● **Supplied data**
════

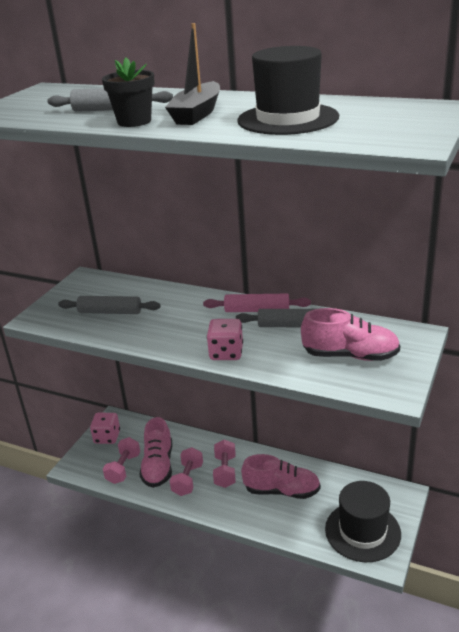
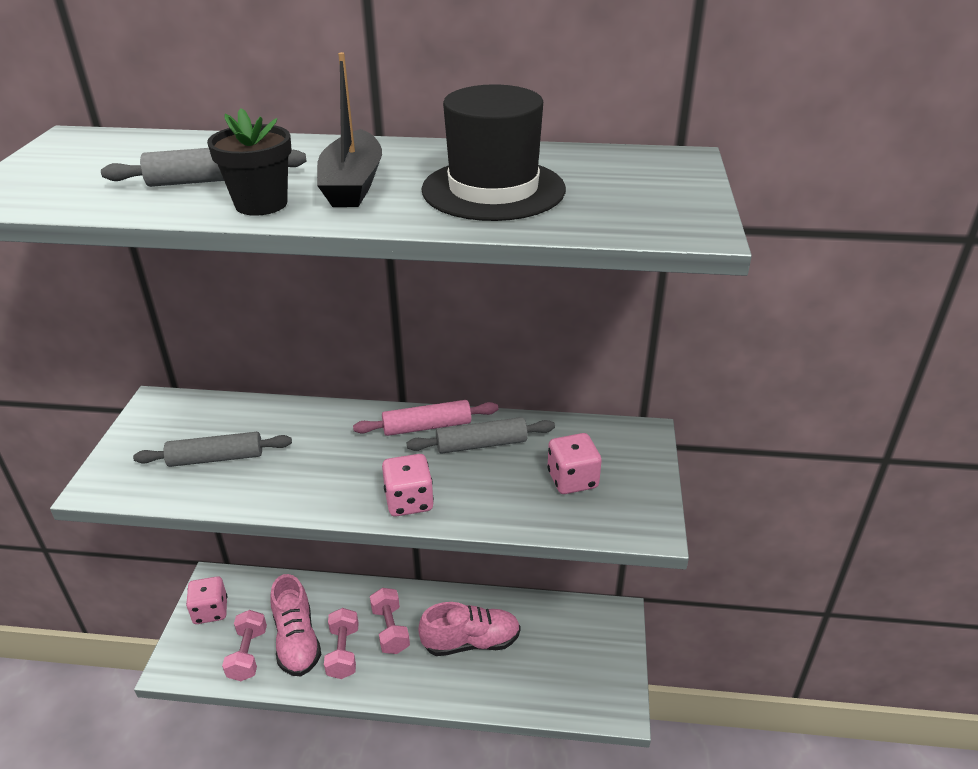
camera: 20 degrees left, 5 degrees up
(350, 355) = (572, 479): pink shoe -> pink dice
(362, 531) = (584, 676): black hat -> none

════

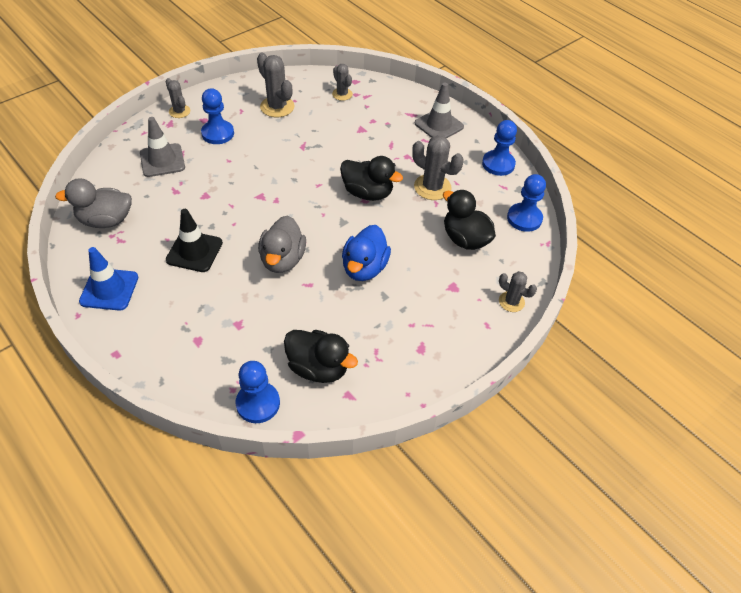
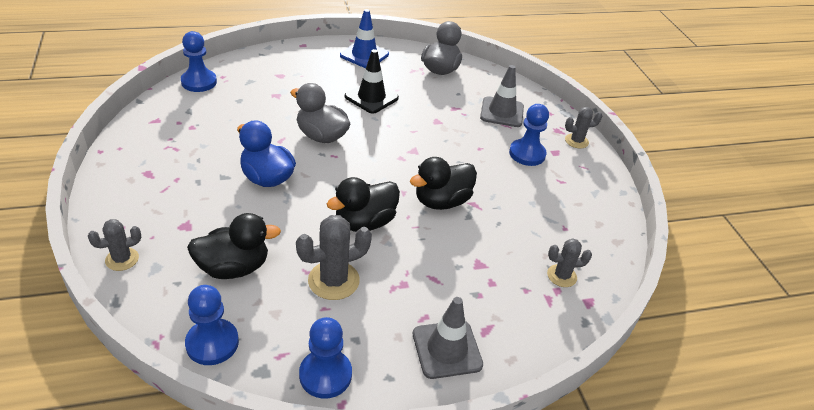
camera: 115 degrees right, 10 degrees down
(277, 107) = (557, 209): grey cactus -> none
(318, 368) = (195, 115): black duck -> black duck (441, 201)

════

● **Prompt**
A bare number is expected: how many lines above contain the word "black"?

● **Result of this exercise**
2